### Material for this task

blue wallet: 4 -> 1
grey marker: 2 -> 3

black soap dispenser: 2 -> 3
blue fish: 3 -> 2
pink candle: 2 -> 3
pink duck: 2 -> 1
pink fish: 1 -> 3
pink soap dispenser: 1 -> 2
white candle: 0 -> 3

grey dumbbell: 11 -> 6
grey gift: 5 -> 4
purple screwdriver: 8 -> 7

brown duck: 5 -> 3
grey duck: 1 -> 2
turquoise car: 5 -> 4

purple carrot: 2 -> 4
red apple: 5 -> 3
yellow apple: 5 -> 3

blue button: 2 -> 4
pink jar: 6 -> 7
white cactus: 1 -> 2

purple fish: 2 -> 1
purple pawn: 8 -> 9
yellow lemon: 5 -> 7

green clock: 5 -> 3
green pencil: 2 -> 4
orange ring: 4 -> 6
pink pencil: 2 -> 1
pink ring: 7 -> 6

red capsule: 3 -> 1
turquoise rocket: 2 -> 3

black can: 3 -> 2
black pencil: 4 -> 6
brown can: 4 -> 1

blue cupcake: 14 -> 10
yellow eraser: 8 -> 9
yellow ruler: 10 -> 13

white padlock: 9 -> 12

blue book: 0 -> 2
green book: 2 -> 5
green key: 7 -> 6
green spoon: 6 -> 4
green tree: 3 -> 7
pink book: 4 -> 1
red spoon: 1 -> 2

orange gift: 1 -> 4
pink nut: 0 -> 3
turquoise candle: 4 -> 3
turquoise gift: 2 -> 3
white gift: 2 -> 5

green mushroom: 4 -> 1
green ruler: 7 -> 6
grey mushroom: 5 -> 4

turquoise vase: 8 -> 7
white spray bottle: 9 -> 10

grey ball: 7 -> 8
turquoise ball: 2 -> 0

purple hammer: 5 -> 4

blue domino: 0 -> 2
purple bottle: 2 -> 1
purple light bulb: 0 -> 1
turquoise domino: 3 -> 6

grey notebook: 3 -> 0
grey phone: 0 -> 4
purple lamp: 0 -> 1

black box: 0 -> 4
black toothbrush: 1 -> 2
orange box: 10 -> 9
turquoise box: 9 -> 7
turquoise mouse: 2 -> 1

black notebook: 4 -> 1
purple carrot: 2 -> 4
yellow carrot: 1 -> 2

######

### [Aim of the task]
Print the entire set of records again, exactly.

### [Task answer]
blue wallet: 4 -> 1
grey marker: 2 -> 3

black soap dispenser: 2 -> 3
blue fish: 3 -> 2
pink candle: 2 -> 3
pink duck: 2 -> 1
pink fish: 1 -> 3
pink soap dispenser: 1 -> 2
white candle: 0 -> 3

grey dumbbell: 11 -> 6
grey gift: 5 -> 4
purple screwdriver: 8 -> 7

brown duck: 5 -> 3
grey duck: 1 -> 2
turquoise car: 5 -> 4

purple carrot: 2 -> 4
red apple: 5 -> 3
yellow apple: 5 -> 3

blue button: 2 -> 4
pink jar: 6 -> 7
white cactus: 1 -> 2

purple fish: 2 -> 1
purple pawn: 8 -> 9
yellow lemon: 5 -> 7

green clock: 5 -> 3
green pencil: 2 -> 4
orange ring: 4 -> 6
pink pencil: 2 -> 1
pink ring: 7 -> 6

red capsule: 3 -> 1
turquoise rocket: 2 -> 3

black can: 3 -> 2
black pencil: 4 -> 6
brown can: 4 -> 1

blue cupcake: 14 -> 10
yellow eraser: 8 -> 9
yellow ruler: 10 -> 13

white padlock: 9 -> 12

blue book: 0 -> 2
green book: 2 -> 5
green key: 7 -> 6
green spoon: 6 -> 4
green tree: 3 -> 7
pink book: 4 -> 1
red spoon: 1 -> 2

orange gift: 1 -> 4
pink nut: 0 -> 3
turquoise candle: 4 -> 3
turquoise gift: 2 -> 3
white gift: 2 -> 5

green mushroom: 4 -> 1
green ruler: 7 -> 6
grey mushroom: 5 -> 4

turquoise vase: 8 -> 7
white spray bottle: 9 -> 10

grey ball: 7 -> 8
turquoise ball: 2 -> 0

purple hammer: 5 -> 4

blue domino: 0 -> 2
purple bottle: 2 -> 1
purple light bulb: 0 -> 1
turquoise domino: 3 -> 6

grey notebook: 3 -> 0
grey phone: 0 -> 4
purple lamp: 0 -> 1

black box: 0 -> 4
black toothbrush: 1 -> 2
orange box: 10 -> 9
turquoise box: 9 -> 7
turquoise mouse: 2 -> 1

black notebook: 4 -> 1
purple carrot: 2 -> 4
yellow carrot: 1 -> 2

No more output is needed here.